AIM OF THE EXERCISE ::
Repeat each entry as written, dropping any picture you find.
---- DATA SHOWN
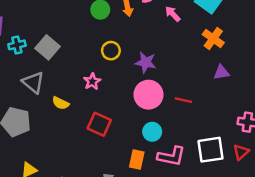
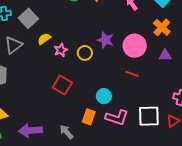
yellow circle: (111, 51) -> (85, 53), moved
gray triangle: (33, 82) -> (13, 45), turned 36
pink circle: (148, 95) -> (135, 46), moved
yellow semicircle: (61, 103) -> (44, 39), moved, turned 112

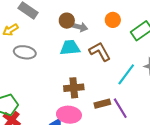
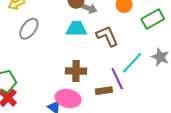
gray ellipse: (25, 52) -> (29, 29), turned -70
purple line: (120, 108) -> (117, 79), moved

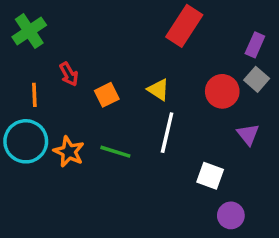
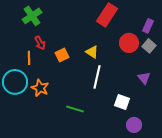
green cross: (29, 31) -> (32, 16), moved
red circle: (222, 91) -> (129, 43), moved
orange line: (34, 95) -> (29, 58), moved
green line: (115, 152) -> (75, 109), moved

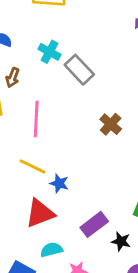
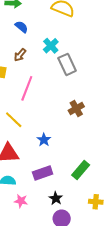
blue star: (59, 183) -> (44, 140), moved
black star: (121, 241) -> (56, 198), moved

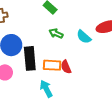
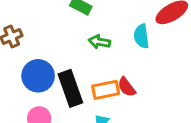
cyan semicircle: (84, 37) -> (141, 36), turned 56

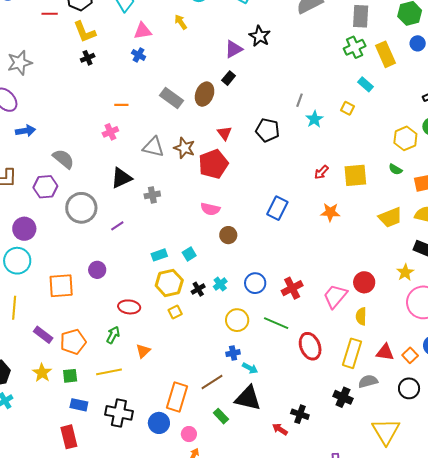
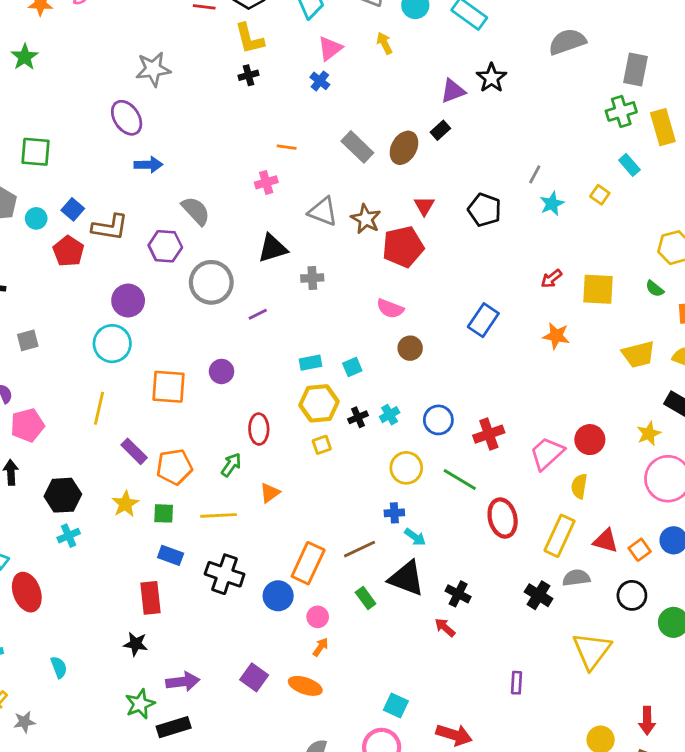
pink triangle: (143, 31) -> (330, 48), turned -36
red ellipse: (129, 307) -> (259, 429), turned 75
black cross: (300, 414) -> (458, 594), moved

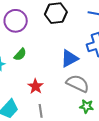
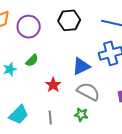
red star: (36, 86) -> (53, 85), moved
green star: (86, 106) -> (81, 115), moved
--------
WRITTEN SOLUTION ::
yellow circle: (111, 51) -> (85, 53), moved
gray triangle: (33, 82) -> (13, 45), turned 36
pink circle: (148, 95) -> (135, 46), moved
yellow semicircle: (61, 103) -> (44, 39), moved, turned 112

gray ellipse: (25, 52) -> (29, 29), turned -70
purple line: (120, 108) -> (117, 79), moved

green cross: (29, 31) -> (32, 16), moved
red circle: (222, 91) -> (129, 43), moved
orange line: (34, 95) -> (29, 58), moved
green line: (115, 152) -> (75, 109), moved

blue star: (59, 183) -> (44, 140), moved
black star: (121, 241) -> (56, 198), moved

cyan semicircle: (84, 37) -> (141, 36), turned 56

pink triangle: (143, 31) -> (330, 48), turned -36
red ellipse: (129, 307) -> (259, 429), turned 75
black cross: (300, 414) -> (458, 594), moved

red star: (36, 86) -> (53, 85), moved
green star: (86, 106) -> (81, 115), moved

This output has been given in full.